*** Dataset content Section Begins ***

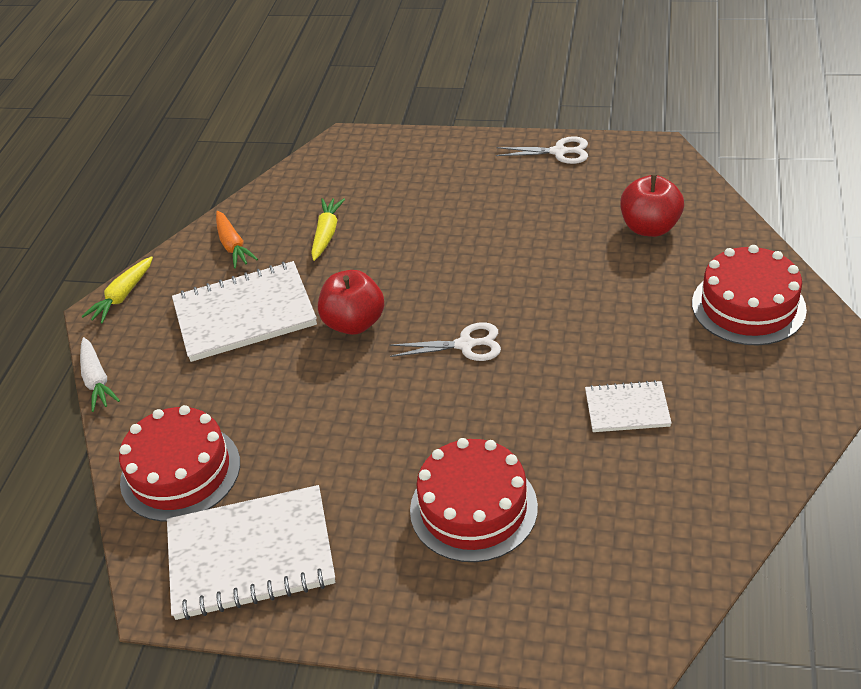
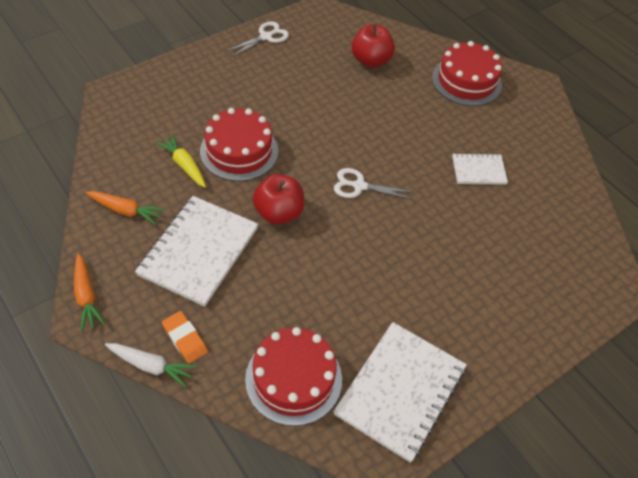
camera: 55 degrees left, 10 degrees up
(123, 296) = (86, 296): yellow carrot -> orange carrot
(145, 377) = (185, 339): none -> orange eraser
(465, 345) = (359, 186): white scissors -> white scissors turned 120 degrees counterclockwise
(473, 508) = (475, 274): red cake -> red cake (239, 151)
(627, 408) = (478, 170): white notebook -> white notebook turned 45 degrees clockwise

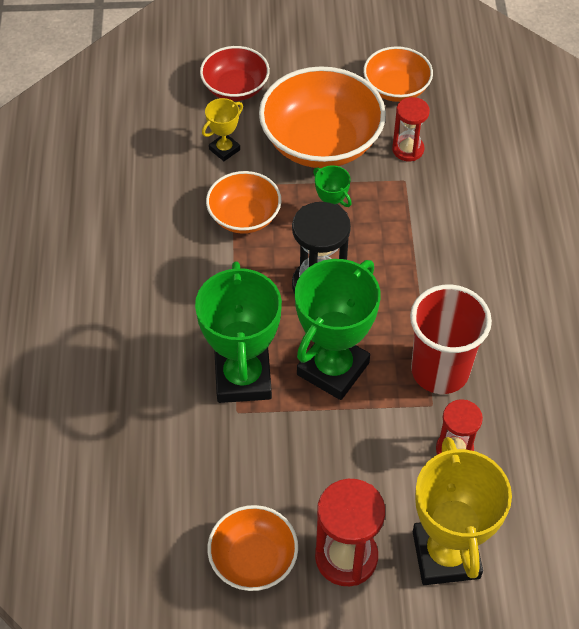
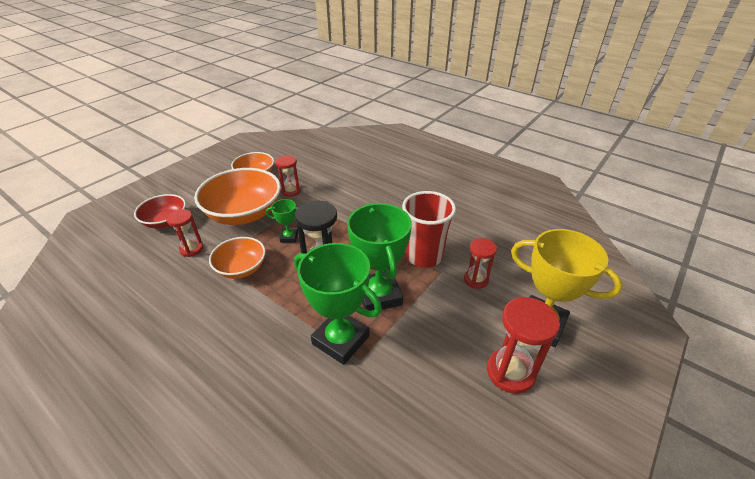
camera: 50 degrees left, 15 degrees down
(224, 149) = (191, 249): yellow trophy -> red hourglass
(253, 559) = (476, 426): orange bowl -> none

*** Dataset content Section Ends ***
*** Dataset content Section Begins ***

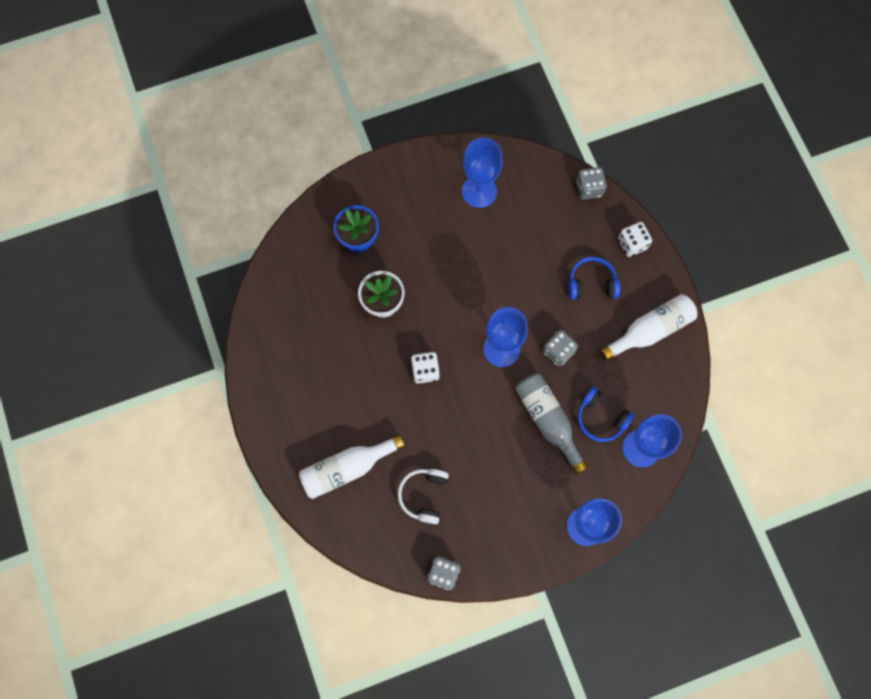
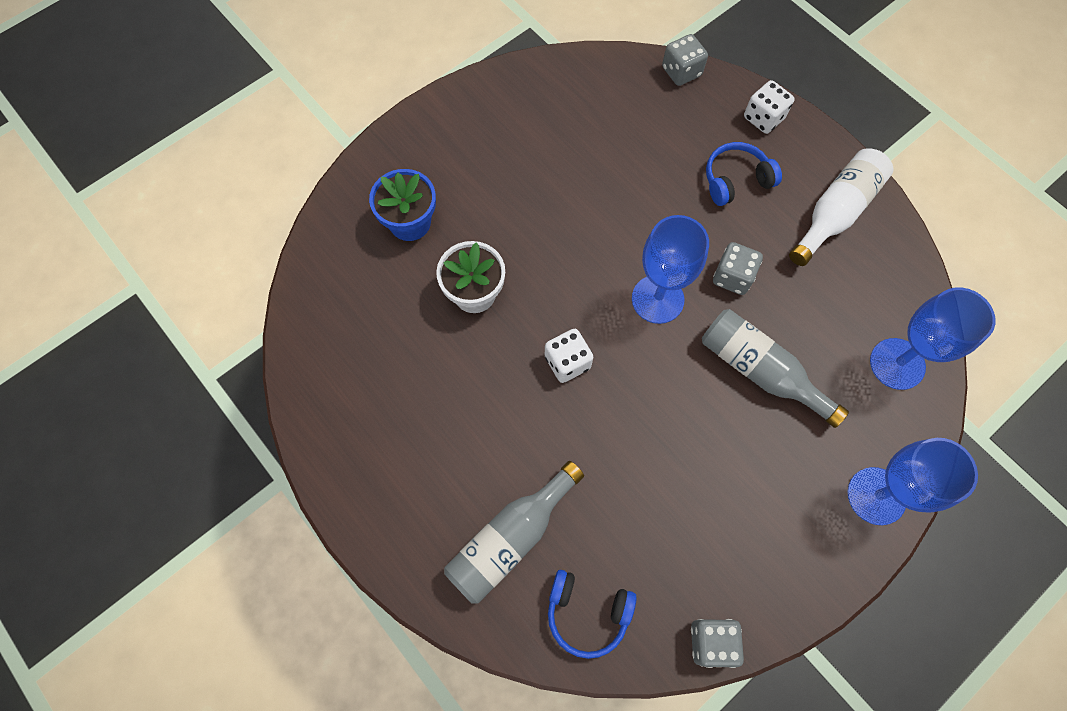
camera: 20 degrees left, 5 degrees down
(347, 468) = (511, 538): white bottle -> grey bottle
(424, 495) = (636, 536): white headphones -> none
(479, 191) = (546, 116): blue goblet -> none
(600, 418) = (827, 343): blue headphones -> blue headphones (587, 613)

*** Dataset content Section Ends ***

• [Required action]:
Scan the data for the string "headphones" and copy each line in which it occurs.

• [Response]:
(424, 495) = (636, 536): white headphones -> none
(600, 418) = (827, 343): blue headphones -> blue headphones (587, 613)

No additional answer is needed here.